──────── Source data

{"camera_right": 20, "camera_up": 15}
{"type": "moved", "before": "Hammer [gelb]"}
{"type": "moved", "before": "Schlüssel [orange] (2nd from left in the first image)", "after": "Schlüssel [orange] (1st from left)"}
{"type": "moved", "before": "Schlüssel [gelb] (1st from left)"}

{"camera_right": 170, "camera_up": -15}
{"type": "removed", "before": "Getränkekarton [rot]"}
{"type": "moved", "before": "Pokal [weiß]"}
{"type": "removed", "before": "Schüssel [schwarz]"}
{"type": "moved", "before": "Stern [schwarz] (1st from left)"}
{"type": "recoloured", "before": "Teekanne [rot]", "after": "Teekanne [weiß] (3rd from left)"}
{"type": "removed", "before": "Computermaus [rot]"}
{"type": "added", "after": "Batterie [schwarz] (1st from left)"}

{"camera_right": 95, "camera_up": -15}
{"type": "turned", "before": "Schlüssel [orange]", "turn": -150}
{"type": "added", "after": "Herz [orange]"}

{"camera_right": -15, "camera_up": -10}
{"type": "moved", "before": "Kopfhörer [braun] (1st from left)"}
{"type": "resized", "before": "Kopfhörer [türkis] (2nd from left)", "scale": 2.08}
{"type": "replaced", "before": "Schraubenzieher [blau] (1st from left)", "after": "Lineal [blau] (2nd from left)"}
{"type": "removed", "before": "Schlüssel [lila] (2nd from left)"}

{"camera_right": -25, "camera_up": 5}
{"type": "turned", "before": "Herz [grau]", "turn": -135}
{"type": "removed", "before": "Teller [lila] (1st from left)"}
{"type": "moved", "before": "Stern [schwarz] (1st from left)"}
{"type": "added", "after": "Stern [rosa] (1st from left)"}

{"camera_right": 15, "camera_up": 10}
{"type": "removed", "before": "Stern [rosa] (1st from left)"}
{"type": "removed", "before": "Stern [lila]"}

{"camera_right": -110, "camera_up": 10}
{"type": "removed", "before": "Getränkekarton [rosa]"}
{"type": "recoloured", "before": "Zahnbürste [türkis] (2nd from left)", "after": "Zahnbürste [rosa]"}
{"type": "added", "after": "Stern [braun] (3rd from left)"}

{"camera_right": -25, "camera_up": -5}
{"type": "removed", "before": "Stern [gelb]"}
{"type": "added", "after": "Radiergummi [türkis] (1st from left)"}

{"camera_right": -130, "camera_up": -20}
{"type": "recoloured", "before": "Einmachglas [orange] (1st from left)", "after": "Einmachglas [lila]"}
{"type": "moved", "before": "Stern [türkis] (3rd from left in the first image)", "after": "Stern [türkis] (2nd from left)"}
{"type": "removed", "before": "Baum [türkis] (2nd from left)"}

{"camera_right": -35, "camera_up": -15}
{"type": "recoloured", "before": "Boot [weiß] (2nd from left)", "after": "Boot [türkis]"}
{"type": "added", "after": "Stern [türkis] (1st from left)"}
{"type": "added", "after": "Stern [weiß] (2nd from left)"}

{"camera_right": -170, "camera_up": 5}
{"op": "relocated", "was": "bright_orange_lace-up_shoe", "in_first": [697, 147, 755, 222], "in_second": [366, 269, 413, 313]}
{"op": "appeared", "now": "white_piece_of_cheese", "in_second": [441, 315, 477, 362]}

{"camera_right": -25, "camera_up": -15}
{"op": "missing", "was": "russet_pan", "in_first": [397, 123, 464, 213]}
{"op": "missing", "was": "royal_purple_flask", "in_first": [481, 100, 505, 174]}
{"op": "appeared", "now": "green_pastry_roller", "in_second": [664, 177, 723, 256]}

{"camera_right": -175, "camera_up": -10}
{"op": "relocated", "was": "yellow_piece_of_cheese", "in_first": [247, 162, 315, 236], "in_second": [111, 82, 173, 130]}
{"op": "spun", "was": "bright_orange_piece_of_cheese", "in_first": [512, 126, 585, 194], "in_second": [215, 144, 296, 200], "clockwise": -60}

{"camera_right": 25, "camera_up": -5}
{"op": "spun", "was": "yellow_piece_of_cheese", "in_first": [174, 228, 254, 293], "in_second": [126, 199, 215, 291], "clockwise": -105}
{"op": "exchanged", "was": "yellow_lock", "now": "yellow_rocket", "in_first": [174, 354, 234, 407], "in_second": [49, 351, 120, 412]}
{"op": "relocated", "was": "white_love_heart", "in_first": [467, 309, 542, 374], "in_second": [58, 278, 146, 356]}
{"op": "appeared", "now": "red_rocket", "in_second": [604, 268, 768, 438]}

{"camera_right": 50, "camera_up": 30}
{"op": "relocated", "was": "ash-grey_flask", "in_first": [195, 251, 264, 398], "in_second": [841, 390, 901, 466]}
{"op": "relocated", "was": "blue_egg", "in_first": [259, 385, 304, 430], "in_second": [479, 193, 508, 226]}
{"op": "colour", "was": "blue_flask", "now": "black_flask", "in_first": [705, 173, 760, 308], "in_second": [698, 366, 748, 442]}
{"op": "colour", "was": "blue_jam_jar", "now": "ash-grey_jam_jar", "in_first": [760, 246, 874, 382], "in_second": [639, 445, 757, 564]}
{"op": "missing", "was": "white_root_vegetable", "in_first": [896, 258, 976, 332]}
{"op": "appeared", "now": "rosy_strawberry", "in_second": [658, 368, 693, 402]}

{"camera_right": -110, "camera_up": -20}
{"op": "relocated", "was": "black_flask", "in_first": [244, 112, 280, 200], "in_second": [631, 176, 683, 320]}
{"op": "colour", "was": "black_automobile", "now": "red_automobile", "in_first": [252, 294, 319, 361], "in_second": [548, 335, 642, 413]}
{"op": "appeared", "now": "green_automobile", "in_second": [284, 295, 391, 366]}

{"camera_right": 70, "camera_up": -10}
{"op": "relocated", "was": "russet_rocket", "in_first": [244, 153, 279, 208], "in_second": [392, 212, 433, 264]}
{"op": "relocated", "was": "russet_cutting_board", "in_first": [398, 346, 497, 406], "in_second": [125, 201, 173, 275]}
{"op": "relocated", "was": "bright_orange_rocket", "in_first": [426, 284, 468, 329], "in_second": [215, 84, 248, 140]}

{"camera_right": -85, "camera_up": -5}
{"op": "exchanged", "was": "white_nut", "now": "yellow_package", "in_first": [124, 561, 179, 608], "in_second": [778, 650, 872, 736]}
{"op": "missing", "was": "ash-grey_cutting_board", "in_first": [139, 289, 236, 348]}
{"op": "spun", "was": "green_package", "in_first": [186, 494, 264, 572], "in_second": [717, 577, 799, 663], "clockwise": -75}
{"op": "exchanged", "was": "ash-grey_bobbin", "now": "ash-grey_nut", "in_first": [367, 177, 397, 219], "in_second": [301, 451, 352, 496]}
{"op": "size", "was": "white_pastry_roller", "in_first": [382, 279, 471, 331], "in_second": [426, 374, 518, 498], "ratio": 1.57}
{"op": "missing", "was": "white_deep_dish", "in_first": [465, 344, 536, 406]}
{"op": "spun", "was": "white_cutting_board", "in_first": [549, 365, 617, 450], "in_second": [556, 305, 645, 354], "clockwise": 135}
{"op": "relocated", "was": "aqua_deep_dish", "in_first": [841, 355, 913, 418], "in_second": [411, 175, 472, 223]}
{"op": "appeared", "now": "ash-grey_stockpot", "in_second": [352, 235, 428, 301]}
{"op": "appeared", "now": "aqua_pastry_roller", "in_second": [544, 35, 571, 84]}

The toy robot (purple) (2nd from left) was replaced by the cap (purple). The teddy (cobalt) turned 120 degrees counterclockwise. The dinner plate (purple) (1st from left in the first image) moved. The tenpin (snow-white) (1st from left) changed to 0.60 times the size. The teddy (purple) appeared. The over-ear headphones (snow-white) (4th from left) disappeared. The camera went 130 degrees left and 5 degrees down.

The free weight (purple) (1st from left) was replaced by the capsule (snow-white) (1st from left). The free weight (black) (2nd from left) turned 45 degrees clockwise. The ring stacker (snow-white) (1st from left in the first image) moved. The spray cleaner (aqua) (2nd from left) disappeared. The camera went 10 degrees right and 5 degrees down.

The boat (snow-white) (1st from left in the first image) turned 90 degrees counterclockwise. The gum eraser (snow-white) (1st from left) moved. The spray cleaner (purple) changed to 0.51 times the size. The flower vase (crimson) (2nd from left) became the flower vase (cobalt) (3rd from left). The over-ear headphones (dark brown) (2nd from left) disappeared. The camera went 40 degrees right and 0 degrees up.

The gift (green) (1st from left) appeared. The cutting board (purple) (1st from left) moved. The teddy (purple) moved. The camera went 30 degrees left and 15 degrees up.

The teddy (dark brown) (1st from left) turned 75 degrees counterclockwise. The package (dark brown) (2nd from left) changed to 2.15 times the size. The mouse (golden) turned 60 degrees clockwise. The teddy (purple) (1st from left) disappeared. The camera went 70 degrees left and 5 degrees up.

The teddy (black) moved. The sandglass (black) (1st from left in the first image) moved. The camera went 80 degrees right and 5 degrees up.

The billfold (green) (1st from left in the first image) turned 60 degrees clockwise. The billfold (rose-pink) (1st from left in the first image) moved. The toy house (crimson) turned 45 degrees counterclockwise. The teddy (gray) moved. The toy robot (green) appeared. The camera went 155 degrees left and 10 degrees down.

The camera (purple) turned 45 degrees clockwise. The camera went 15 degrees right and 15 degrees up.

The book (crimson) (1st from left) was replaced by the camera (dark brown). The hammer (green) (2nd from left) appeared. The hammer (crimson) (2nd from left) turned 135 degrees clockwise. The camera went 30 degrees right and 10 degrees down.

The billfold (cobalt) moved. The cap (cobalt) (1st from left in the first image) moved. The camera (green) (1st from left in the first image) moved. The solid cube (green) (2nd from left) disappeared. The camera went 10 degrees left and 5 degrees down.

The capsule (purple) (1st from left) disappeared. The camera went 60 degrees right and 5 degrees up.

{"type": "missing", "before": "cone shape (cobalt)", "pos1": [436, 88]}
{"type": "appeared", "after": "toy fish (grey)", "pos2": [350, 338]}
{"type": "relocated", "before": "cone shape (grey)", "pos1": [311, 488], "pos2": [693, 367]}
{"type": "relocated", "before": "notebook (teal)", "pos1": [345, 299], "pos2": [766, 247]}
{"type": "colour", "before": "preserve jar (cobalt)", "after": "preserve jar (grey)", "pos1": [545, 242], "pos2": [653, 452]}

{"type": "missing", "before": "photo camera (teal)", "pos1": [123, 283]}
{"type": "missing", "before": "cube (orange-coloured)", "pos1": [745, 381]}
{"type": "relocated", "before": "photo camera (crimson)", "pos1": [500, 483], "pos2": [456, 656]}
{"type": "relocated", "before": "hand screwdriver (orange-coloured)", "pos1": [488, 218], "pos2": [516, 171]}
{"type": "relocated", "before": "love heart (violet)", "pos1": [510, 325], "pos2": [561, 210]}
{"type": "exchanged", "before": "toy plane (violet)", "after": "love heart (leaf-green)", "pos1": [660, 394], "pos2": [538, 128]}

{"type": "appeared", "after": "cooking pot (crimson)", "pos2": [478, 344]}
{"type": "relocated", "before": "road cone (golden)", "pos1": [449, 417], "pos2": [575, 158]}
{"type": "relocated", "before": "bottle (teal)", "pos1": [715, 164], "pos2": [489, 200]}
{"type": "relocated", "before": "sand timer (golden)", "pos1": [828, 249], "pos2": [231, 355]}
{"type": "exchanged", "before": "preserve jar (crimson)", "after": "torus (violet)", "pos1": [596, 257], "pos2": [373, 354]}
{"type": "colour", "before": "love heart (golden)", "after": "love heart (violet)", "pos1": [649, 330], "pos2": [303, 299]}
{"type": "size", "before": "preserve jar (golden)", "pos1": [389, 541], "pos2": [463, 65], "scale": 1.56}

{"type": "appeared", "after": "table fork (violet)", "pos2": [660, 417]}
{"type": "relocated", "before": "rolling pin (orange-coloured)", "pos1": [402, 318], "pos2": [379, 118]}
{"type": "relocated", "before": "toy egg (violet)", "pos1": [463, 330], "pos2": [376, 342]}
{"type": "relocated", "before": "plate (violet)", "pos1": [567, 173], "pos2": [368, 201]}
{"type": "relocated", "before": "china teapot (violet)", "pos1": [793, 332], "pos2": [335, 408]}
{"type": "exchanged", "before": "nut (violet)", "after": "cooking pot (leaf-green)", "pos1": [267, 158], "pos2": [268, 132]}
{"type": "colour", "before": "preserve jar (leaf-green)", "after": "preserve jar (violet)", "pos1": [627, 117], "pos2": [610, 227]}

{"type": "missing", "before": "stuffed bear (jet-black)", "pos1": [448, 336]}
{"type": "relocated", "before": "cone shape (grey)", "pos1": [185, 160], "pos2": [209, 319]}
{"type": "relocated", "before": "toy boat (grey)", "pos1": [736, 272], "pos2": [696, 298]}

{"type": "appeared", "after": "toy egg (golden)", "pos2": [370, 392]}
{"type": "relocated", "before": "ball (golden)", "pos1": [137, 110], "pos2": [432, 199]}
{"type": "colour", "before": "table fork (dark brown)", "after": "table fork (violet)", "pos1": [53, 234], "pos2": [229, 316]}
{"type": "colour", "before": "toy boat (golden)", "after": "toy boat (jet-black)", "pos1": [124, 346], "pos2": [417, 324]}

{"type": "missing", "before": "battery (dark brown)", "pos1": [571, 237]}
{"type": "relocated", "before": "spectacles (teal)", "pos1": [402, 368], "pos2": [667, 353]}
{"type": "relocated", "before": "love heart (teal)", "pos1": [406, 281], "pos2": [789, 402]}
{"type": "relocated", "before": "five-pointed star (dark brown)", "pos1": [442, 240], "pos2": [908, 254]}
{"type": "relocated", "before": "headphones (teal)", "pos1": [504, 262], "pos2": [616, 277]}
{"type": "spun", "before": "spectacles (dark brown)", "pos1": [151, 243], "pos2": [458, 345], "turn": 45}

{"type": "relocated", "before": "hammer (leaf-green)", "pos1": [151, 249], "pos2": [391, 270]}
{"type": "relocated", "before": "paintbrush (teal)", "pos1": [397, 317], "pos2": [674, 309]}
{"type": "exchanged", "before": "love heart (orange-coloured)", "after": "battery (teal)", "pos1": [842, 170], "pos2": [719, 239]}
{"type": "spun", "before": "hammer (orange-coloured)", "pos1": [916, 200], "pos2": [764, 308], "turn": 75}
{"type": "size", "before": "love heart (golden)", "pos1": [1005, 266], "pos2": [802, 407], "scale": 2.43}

────────────────

Activity: All lines from the beginning of the entries through the line marked "[orange] (2nd from" are to be output exactly; nothing else belongs in the answer.

Task response:
{"camera_right": 20, "camera_up": 15}
{"type": "moved", "before": "Hammer [gelb]"}
{"type": "moved", "before": "Schlüssel [orange] (2nd from left in the first image)", "after": "Schlüssel [orange] (1st from left)"}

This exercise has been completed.